*** SUPPLIED DATA Section Begins ***

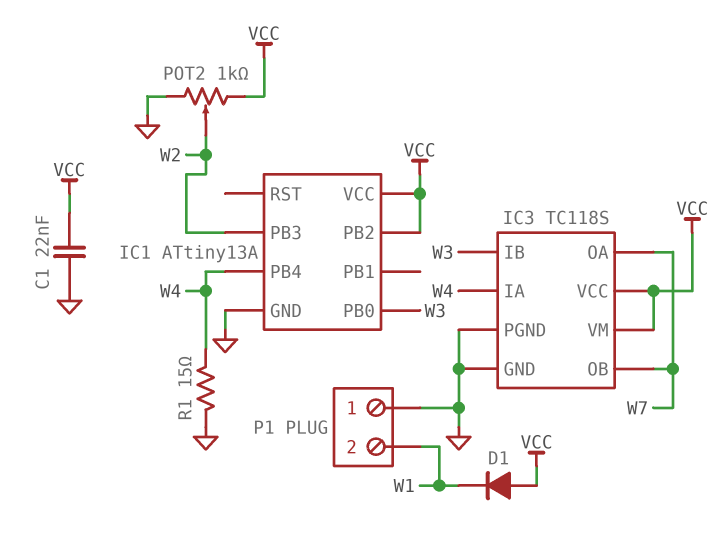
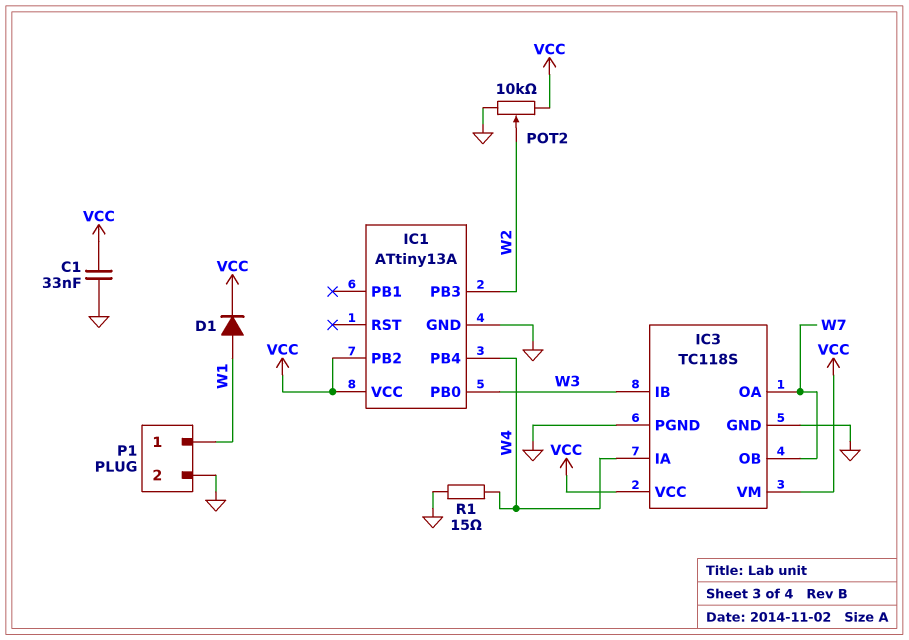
C1: 22nF (GND, VCC) -> 33nF (GND, VCC)
D1: diode (A VCC, K W1) -> diode (A W1, K VCC)
P1 pin 1: GND -> W1
P1 pin 2: W1 -> GND
POT2: 1k (GND, VCC, wiper W2) -> 10k (GND, VCC, wiper W2)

*** SUPPLIED DATA Section Ends ***

Copy, exactly as written, the lines above, beginning with the one that contains "P1 pin 1: GND -> W1" and ending with the last.

● RESPONSE:
P1 pin 1: GND -> W1
P1 pin 2: W1 -> GND
POT2: 1k (GND, VCC, wiper W2) -> 10k (GND, VCC, wiper W2)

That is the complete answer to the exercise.